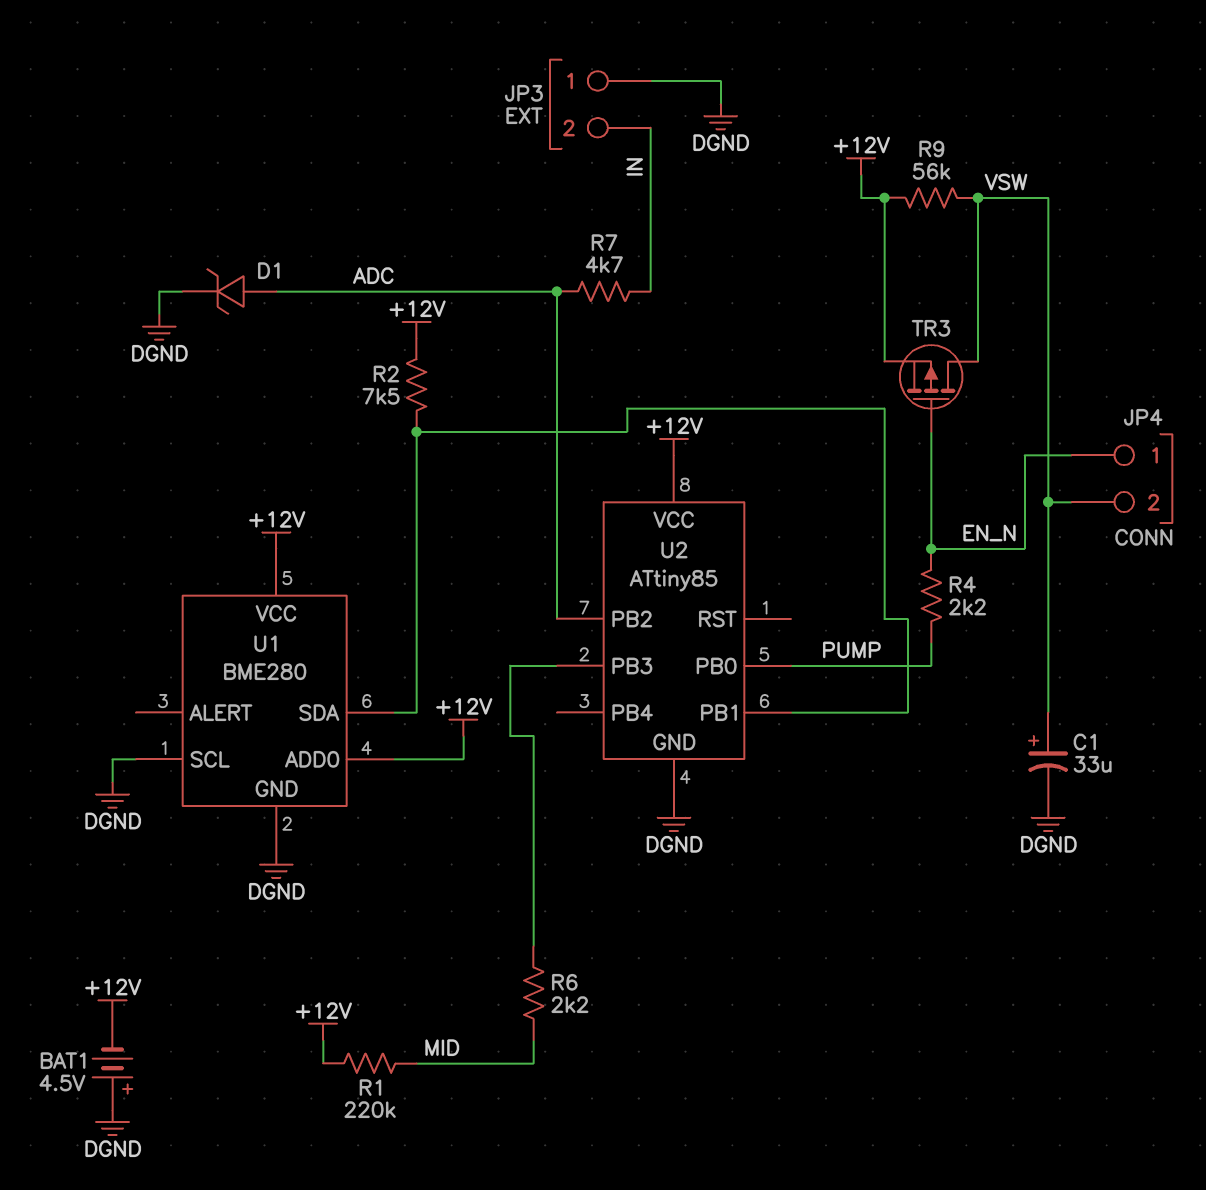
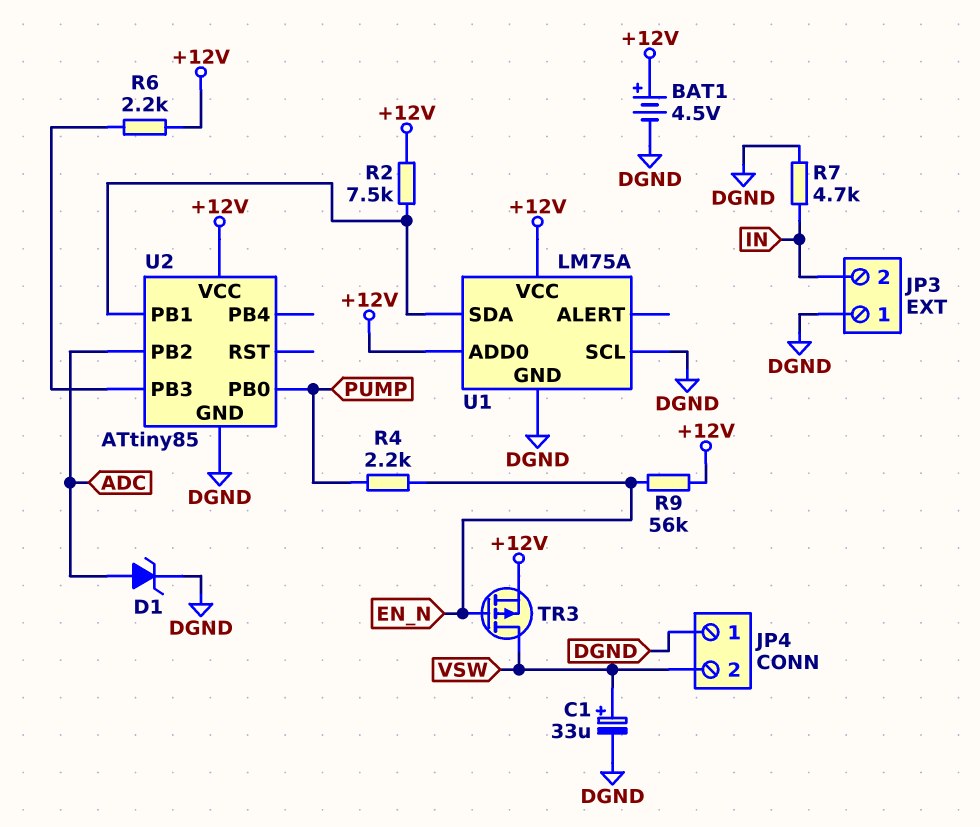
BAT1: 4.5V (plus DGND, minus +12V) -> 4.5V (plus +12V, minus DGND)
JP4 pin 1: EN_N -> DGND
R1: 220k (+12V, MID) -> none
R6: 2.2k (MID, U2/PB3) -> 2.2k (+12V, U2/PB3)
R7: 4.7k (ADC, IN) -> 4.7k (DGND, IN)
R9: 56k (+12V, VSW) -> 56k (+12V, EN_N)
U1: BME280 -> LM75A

| Your assignment |
Once you reach the line that contains "R6: 2.2k (MID, U2/PB3) -> 2.2k (+12V, U2/PB3)", print it and every line after it exactly as written, stopping at the last line of the records and adding nothing.

| Completed task |
R6: 2.2k (MID, U2/PB3) -> 2.2k (+12V, U2/PB3)
R7: 4.7k (ADC, IN) -> 4.7k (DGND, IN)
R9: 56k (+12V, VSW) -> 56k (+12V, EN_N)
U1: BME280 -> LM75A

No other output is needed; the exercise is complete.